## What to produce:
Only the lines that hold "gone" should be in the answer, each copied from the data below.
··· Information provided
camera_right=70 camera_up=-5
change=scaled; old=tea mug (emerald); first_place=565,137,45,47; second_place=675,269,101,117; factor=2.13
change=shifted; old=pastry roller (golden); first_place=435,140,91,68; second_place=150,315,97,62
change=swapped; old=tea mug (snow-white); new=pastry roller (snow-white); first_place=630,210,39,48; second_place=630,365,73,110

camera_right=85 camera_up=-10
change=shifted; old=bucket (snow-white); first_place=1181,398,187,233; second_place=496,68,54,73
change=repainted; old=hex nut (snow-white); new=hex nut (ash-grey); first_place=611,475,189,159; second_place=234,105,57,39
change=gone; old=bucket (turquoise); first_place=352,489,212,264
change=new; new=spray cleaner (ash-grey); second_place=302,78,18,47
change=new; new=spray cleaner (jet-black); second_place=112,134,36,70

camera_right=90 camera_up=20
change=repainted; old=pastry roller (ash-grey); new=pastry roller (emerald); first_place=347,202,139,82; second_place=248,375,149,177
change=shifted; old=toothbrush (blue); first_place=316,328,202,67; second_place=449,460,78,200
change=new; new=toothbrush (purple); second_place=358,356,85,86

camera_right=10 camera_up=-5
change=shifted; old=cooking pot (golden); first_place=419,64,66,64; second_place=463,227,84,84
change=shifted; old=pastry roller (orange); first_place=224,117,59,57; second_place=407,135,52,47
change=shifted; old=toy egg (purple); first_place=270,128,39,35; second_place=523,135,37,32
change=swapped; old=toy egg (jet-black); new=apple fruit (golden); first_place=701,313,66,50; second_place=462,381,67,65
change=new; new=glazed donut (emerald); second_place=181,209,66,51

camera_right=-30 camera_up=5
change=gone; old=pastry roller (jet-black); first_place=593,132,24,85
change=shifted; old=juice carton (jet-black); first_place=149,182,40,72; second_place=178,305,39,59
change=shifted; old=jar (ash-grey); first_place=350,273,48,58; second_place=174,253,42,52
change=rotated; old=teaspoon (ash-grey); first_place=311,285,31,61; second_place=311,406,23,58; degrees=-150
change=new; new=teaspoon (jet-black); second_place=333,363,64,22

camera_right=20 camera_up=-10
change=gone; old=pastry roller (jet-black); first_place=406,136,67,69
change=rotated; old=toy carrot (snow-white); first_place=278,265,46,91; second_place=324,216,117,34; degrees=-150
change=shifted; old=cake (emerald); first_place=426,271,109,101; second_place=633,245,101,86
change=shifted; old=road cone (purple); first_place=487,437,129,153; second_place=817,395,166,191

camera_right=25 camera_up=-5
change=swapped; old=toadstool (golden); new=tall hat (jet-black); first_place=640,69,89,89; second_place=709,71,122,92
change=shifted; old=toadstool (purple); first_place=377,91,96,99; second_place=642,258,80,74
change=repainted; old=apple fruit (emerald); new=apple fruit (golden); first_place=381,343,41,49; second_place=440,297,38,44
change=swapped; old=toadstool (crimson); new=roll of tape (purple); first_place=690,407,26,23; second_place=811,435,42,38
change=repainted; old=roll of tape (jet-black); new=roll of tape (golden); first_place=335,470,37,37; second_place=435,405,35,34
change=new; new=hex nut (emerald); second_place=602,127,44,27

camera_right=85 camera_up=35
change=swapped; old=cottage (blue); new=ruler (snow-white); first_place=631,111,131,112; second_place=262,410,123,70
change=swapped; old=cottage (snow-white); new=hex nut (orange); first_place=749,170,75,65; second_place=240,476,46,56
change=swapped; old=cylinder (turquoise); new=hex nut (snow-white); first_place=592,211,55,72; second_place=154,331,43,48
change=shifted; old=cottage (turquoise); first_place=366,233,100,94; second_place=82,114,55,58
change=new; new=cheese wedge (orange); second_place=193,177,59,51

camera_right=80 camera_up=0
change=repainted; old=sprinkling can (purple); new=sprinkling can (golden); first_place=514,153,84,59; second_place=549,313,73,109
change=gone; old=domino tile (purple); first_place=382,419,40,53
······
## Solution:
change=gone; old=bucket (turquoise); first_place=352,489,212,264
change=gone; old=pastry roller (jet-black); first_place=593,132,24,85
change=gone; old=pastry roller (jet-black); first_place=406,136,67,69
change=gone; old=domino tile (purple); first_place=382,419,40,53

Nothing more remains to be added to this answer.